_TASK STATEMENT:_ Lines with "cone": state how many there are in the records below, and nothing else.

_SUPPLIED INFORMATION:_
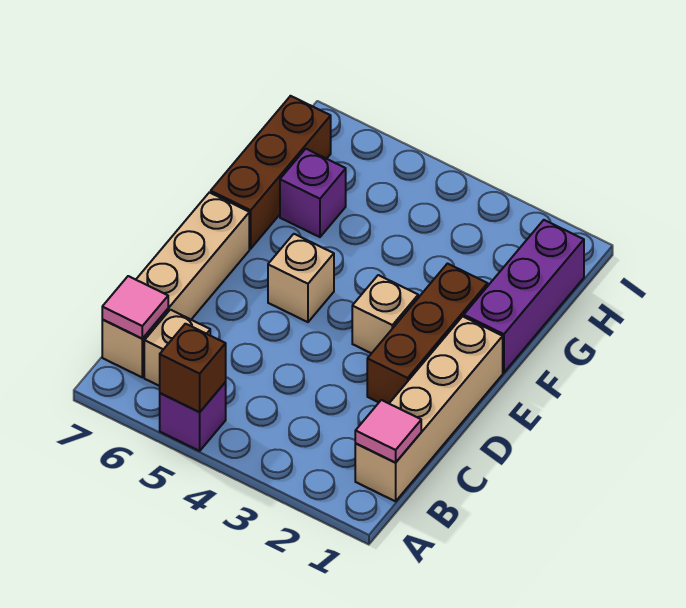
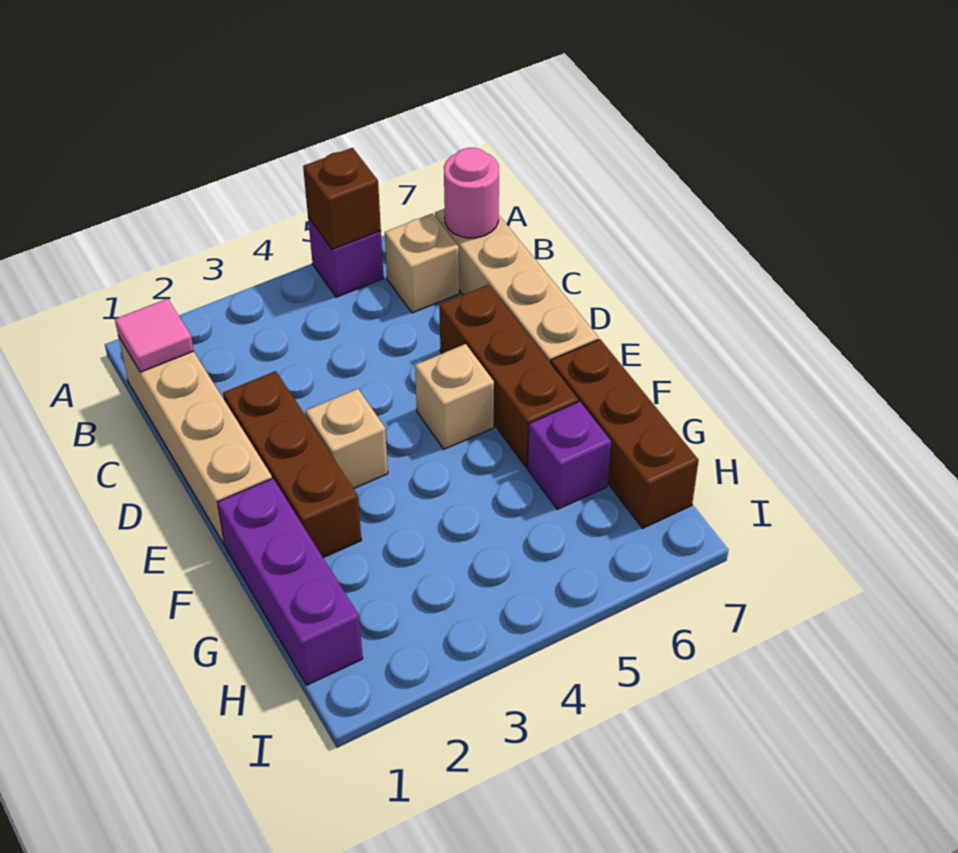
pink tile B7 level 2 -> pink round brick B7 level 2
none -> brown brick D6:F6 level 1

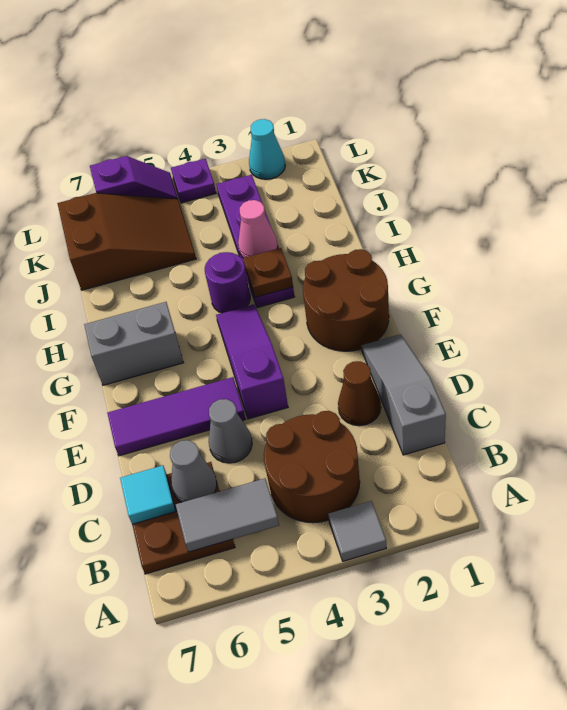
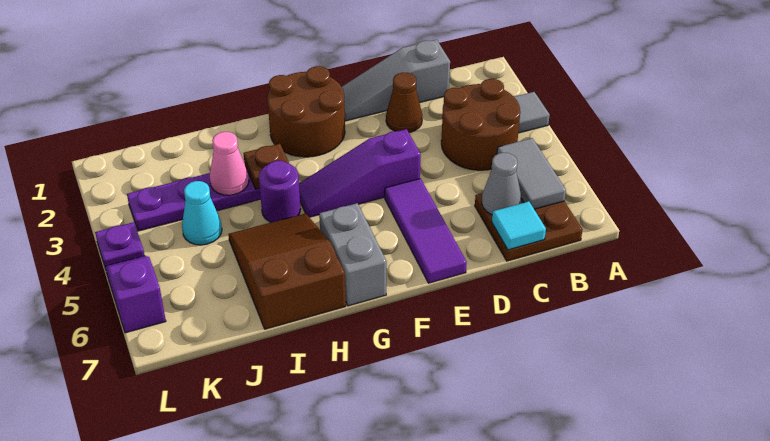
grey cone D5 level 1 -> none
brown slope J5:K7 level 1 top 7 -> brown slope H5:I7 level 1 top 7
cyan cone L2 level 1 -> cyan cone J4 level 1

_RESULT FOR THIS EXERCISE:_ 2